EXERCISE INSTRUCTIONS. Please state how many lines in the records below contain the word "blue", giving only the number.

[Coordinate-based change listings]
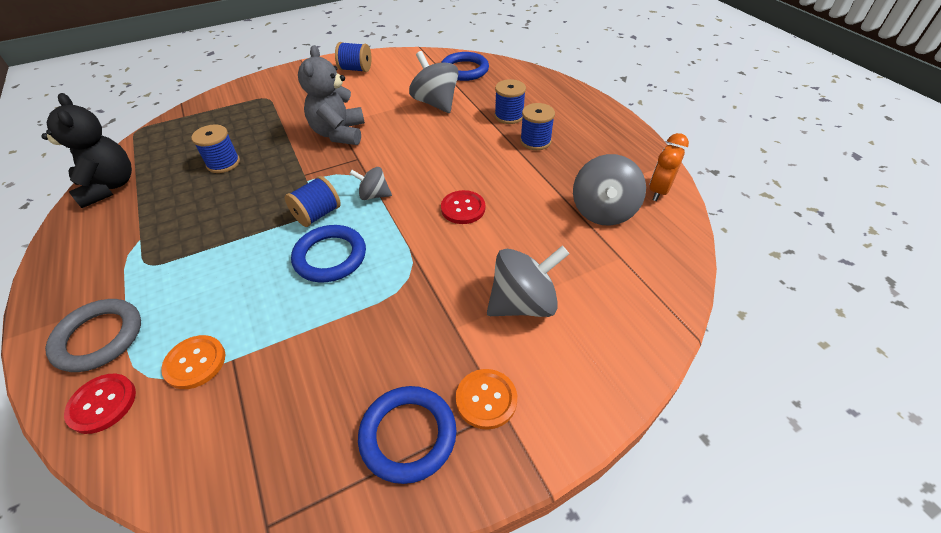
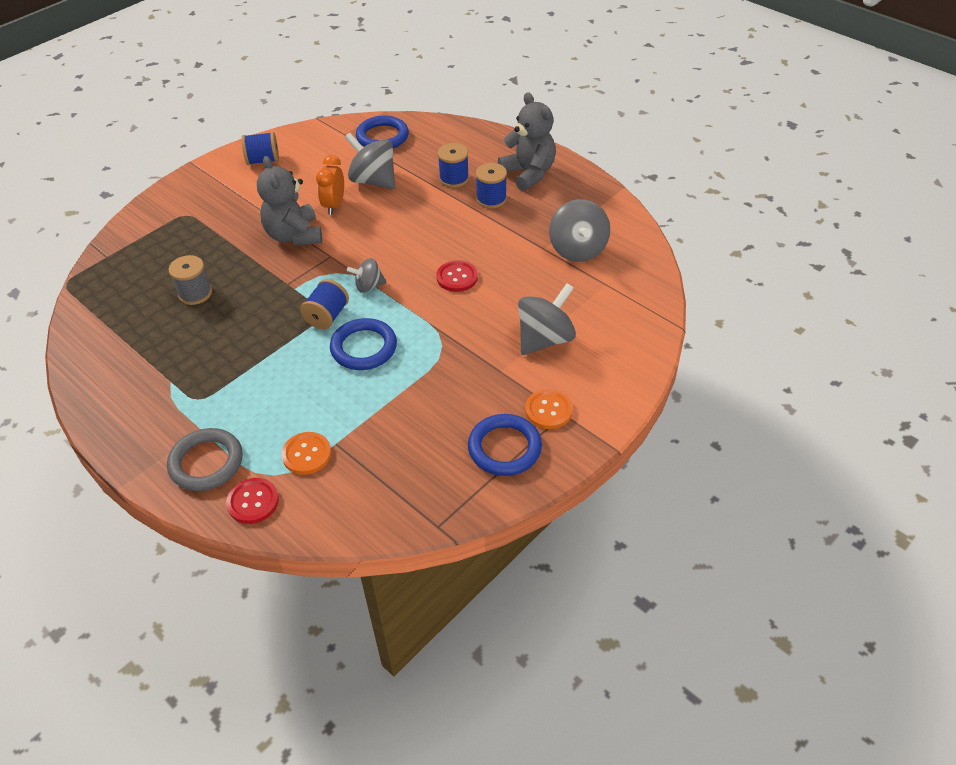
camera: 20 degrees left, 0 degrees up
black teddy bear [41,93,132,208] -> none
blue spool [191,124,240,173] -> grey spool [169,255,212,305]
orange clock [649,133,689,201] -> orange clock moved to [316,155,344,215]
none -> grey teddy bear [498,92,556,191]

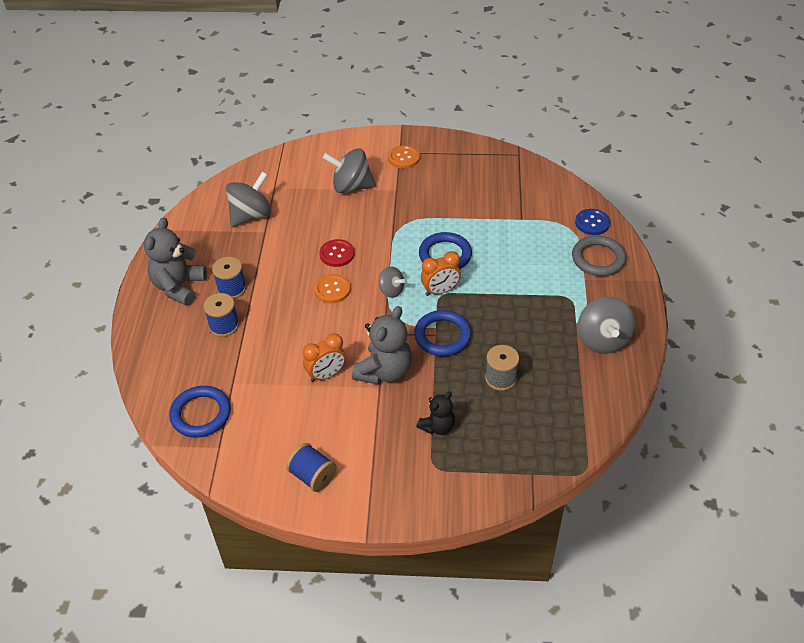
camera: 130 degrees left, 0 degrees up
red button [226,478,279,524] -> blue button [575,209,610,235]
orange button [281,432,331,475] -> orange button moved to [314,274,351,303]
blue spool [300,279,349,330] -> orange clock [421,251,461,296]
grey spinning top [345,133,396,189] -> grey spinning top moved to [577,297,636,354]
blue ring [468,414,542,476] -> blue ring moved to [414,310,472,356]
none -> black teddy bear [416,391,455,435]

==

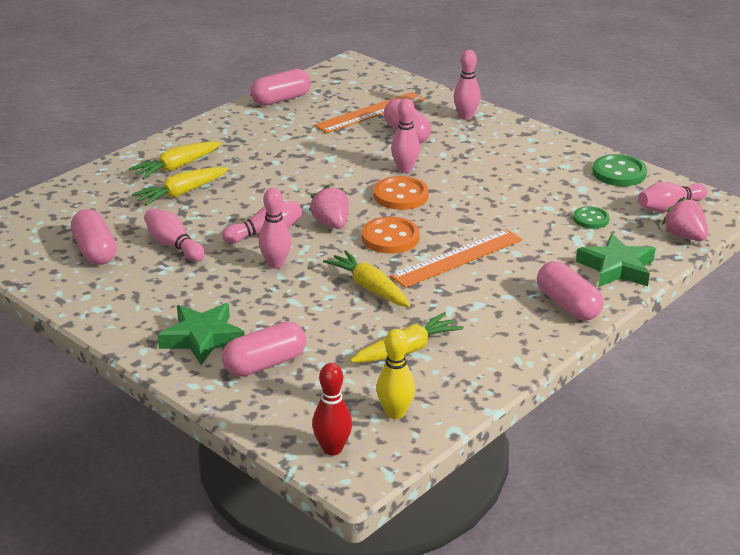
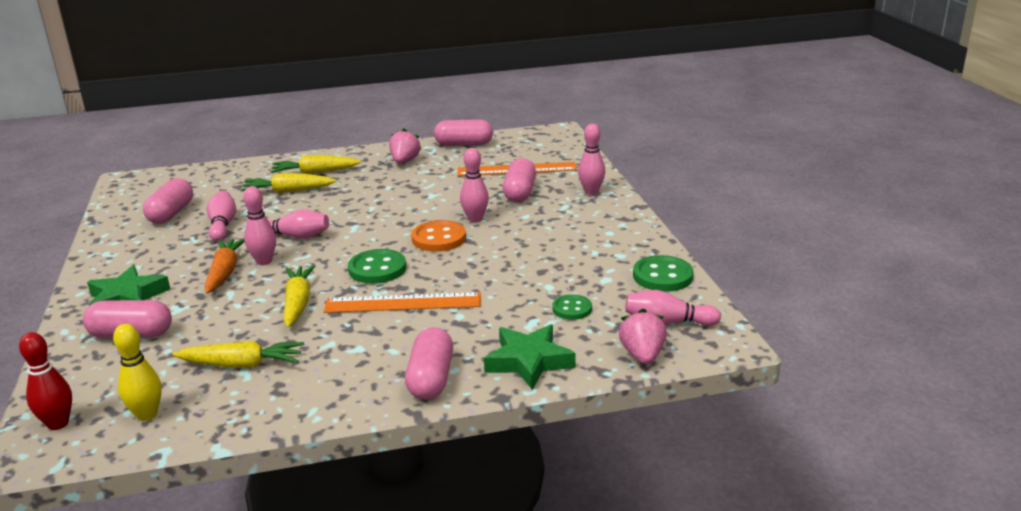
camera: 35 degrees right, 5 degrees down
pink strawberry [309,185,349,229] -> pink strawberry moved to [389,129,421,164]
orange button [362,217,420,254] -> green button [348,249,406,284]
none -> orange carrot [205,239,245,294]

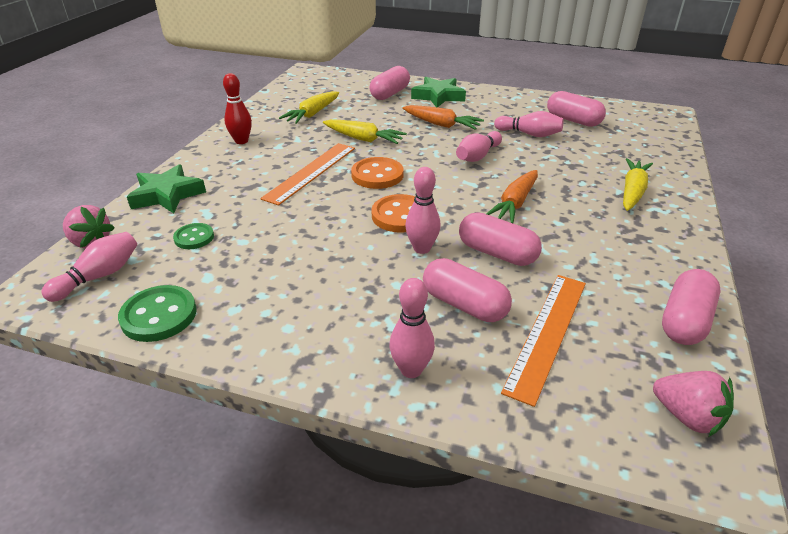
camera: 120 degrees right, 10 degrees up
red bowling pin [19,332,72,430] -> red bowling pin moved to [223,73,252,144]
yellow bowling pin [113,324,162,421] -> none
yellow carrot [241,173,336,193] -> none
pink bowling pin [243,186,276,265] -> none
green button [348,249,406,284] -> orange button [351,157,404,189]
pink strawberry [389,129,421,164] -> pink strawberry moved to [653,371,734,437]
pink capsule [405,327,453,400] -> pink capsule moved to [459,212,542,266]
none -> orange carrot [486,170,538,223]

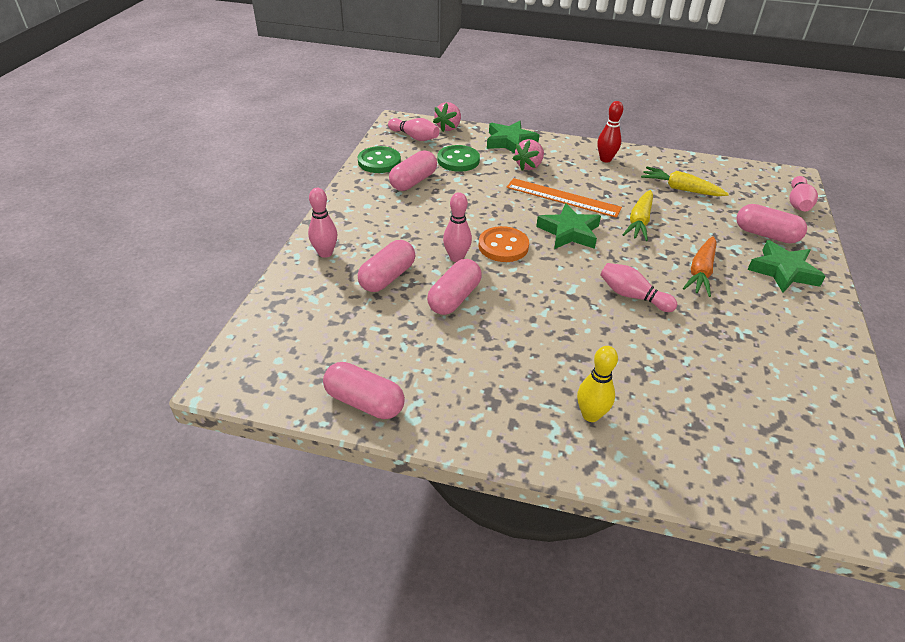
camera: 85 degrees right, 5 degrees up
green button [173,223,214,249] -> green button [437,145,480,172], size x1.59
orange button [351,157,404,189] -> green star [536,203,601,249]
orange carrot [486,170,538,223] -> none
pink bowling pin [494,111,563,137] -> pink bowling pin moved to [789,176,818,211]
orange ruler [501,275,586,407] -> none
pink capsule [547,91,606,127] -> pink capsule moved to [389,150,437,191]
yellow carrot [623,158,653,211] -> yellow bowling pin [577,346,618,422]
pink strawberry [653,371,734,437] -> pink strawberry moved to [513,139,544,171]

PROBLEM SOLUTION. 4